» **Required work**:
Using the listing below, copy exactly the lines from the one containing "orange ellipse: (29, 232) -> (42, 246), moved" to the one containing "red ellipse: (698, 495)", both lines included, and no others.

» **Records provided**:
----------
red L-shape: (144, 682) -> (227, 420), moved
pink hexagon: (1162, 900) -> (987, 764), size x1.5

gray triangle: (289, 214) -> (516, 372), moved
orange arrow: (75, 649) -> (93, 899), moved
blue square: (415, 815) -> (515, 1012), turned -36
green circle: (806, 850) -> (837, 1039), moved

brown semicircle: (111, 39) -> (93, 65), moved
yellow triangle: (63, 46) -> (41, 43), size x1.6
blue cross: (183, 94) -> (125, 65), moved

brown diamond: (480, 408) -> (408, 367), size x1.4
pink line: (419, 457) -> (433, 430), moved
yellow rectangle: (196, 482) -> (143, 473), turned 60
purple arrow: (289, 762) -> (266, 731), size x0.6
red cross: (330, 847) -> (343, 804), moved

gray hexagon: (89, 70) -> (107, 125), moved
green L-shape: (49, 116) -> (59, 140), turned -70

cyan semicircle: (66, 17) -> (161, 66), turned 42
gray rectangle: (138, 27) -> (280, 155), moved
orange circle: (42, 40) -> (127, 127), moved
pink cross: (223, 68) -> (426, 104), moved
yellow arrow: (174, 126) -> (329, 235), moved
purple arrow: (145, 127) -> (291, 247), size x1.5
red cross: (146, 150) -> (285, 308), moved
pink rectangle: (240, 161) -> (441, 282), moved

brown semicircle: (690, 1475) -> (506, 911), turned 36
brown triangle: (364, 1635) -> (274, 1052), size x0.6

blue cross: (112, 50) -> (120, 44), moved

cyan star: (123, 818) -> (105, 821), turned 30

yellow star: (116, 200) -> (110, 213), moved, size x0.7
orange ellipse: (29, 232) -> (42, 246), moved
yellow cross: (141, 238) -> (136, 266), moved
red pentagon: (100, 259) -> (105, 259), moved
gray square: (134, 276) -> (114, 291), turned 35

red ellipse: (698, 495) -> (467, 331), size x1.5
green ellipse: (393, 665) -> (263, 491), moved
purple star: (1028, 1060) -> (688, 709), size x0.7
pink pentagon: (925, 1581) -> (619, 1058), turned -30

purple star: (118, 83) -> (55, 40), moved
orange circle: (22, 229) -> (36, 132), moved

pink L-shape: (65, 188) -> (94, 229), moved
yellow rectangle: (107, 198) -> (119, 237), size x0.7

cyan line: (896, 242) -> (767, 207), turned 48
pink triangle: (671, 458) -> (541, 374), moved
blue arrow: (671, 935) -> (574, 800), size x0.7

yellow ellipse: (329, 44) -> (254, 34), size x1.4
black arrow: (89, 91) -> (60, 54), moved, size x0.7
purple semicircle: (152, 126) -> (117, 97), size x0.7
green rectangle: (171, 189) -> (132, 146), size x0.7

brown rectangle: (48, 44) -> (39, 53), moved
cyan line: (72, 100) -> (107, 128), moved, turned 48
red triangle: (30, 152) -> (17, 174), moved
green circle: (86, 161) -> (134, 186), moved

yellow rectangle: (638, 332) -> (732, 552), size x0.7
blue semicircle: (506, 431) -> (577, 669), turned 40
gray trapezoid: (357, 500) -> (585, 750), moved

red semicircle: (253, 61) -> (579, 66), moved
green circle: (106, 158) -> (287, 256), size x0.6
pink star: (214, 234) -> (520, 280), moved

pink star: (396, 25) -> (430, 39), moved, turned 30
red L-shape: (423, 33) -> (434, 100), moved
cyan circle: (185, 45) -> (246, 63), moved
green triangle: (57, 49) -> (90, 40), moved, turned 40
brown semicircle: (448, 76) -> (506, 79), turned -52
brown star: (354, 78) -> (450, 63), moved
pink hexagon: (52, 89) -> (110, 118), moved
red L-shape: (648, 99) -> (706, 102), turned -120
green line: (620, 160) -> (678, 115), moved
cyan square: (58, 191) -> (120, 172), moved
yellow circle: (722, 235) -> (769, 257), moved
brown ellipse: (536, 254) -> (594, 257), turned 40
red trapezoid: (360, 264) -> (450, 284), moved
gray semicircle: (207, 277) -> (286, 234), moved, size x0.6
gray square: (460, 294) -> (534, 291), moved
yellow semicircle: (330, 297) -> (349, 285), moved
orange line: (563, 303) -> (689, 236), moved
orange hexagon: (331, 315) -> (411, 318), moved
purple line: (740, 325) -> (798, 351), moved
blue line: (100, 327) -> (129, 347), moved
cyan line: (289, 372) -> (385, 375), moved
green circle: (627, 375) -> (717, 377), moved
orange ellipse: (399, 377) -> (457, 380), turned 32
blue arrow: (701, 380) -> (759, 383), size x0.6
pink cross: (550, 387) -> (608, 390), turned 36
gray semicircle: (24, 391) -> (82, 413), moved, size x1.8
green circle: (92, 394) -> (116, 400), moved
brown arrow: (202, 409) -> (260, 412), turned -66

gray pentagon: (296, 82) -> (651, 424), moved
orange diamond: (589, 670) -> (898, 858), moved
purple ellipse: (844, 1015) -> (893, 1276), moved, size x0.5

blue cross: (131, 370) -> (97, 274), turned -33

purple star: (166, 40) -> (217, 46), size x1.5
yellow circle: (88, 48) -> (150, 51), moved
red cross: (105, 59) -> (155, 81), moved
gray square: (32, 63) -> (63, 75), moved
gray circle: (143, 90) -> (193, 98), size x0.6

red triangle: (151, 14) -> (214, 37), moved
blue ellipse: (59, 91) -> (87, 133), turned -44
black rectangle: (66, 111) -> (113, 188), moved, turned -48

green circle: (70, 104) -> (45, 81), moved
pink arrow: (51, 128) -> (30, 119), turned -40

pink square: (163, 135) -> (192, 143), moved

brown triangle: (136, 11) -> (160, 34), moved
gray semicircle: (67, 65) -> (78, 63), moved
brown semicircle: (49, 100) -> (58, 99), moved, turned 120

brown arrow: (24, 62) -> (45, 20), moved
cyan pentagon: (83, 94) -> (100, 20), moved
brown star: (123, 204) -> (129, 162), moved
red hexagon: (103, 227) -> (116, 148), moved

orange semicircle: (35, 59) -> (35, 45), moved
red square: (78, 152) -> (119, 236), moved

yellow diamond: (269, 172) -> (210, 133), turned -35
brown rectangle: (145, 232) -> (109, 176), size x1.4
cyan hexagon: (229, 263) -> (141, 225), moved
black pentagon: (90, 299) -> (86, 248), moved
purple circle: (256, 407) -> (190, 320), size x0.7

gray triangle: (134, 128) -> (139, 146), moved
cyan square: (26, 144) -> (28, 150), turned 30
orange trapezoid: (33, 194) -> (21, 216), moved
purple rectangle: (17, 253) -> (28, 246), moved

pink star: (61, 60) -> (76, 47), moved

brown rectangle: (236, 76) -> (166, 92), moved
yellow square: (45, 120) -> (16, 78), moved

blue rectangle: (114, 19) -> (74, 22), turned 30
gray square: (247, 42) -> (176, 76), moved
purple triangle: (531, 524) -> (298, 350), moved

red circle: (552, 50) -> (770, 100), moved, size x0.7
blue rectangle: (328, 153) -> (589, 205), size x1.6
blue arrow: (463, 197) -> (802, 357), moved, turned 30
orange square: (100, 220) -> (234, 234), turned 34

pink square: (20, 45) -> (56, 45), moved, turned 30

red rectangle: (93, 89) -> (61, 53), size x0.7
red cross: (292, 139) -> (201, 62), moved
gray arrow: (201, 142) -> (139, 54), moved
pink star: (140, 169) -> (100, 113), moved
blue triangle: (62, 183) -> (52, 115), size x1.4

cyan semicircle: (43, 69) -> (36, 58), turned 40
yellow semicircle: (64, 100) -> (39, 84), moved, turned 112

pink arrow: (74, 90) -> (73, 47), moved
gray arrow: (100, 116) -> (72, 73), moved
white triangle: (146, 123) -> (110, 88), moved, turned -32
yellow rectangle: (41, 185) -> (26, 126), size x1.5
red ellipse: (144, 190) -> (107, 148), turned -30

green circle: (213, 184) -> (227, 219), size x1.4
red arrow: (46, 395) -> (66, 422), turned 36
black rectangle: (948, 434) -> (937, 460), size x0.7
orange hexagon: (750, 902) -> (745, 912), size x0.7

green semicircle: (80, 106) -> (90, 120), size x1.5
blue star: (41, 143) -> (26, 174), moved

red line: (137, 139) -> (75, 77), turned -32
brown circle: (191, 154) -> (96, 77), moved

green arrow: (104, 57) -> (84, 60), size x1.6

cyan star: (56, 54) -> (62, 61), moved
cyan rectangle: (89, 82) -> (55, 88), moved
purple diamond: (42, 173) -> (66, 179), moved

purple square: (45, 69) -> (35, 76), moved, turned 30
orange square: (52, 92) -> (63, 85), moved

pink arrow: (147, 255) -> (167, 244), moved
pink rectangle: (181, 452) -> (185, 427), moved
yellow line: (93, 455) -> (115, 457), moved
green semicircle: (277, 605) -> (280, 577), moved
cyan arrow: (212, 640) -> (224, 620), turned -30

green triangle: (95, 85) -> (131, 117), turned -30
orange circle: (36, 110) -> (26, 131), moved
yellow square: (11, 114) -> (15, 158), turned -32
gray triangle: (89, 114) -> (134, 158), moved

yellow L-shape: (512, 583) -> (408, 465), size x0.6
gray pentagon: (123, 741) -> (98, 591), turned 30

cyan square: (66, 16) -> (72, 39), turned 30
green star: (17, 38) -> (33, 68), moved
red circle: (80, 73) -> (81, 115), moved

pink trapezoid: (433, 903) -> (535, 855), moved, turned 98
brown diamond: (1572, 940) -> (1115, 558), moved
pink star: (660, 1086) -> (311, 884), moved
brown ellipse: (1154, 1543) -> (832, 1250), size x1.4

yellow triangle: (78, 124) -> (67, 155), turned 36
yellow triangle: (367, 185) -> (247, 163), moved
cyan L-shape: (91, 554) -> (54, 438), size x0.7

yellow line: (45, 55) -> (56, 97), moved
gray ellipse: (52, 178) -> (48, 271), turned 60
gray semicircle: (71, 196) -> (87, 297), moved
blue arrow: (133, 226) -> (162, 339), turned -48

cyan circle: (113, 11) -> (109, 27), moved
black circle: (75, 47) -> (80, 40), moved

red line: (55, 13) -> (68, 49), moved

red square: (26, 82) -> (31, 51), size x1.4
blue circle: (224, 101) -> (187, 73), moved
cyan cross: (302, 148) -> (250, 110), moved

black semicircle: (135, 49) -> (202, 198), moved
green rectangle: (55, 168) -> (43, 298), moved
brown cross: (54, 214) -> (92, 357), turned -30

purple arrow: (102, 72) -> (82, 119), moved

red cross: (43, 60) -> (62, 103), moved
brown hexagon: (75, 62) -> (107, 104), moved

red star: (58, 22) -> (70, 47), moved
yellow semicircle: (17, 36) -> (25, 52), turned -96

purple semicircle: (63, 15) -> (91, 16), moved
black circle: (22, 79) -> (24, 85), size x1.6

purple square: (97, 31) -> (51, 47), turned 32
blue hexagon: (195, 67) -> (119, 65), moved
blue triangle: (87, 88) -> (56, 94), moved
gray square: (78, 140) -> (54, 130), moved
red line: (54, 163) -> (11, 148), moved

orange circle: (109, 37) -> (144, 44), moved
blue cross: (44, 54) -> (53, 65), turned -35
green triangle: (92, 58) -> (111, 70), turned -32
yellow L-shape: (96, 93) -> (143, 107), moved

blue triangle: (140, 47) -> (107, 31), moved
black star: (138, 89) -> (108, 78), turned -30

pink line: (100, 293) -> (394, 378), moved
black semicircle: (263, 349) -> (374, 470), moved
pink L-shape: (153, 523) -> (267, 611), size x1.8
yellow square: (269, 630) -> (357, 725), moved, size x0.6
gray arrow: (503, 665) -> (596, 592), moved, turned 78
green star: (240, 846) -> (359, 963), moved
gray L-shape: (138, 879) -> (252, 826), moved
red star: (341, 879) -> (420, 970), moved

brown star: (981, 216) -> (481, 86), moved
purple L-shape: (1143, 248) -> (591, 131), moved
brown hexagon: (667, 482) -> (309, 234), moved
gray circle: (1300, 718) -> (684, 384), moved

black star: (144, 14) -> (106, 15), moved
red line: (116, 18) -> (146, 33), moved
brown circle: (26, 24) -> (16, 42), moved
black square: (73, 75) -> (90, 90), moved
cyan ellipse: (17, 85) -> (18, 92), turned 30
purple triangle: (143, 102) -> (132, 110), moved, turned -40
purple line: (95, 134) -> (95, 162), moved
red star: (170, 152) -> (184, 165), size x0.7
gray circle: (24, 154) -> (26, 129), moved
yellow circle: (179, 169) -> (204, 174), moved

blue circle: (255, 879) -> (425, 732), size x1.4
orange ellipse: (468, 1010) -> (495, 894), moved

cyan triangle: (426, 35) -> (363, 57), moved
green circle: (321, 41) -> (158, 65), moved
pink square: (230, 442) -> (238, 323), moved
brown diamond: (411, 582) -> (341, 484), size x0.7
----------
» **Solved problem**:
orange ellipse: (29, 232) -> (42, 246), moved
yellow cross: (141, 238) -> (136, 266), moved
red pentagon: (100, 259) -> (105, 259), moved
gray square: (134, 276) -> (114, 291), turned 35

red ellipse: (698, 495) -> (467, 331), size x1.5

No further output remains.